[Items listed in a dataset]
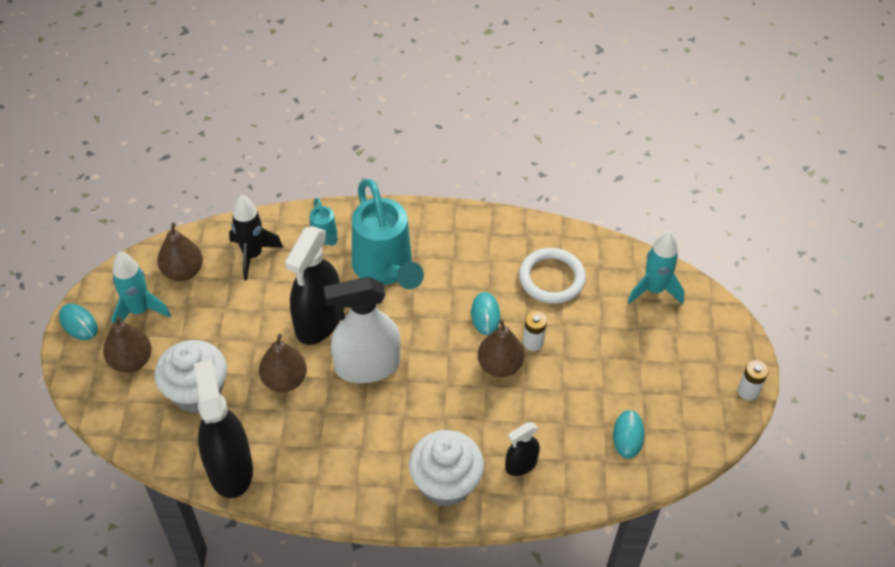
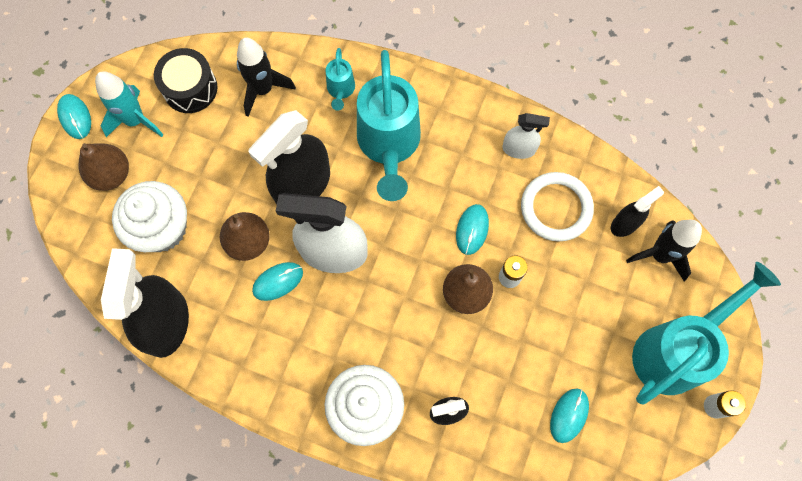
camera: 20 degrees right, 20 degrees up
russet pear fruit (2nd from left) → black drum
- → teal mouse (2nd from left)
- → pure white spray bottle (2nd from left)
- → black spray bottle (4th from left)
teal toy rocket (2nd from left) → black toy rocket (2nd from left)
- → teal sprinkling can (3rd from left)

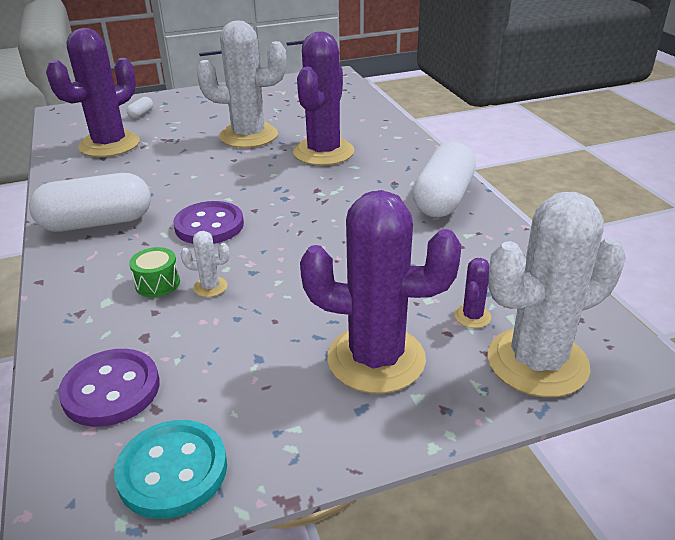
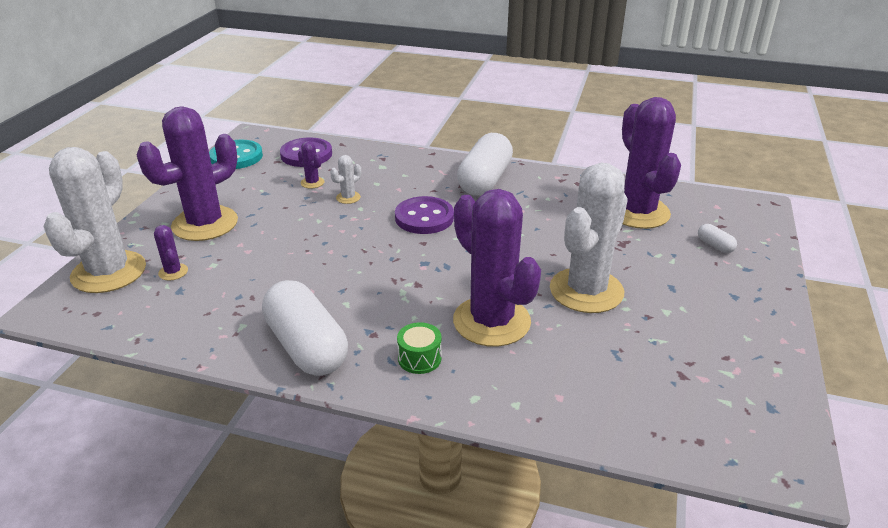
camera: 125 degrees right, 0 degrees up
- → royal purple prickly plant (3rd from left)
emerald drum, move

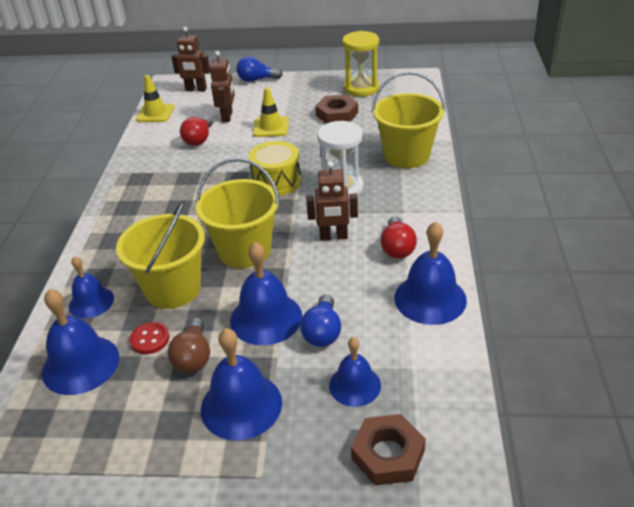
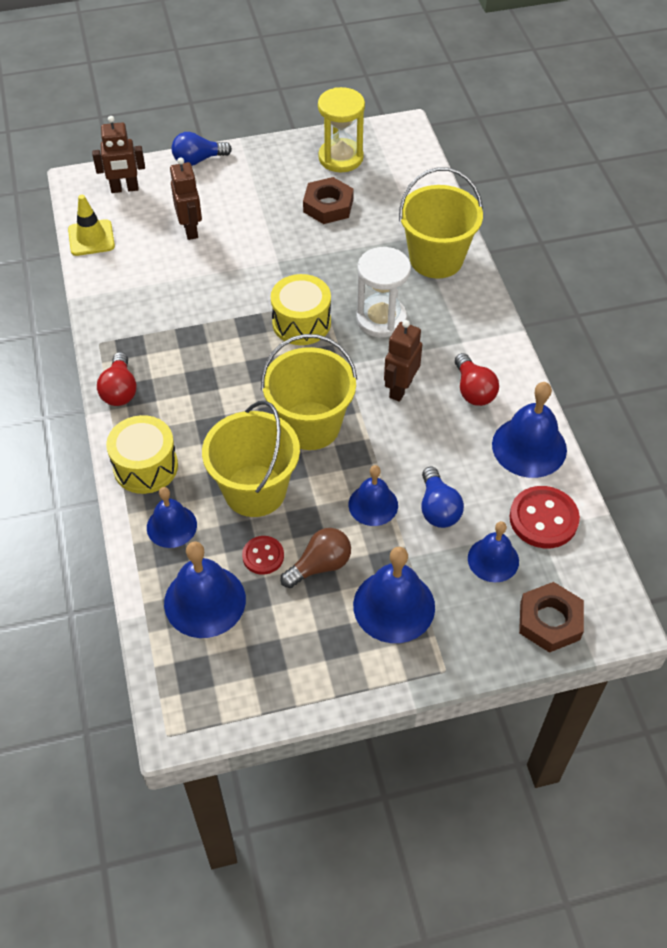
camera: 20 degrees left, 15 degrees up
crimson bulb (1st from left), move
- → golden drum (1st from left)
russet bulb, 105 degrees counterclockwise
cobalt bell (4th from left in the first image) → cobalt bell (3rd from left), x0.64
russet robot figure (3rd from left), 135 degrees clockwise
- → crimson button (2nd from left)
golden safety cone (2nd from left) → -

= ASSIGNMENT =
Filter the entries and copy out every line with the word "golden".

= EXERCISE OUTPUT =
- → golden drum (1st from left)
golden safety cone (2nd from left) → -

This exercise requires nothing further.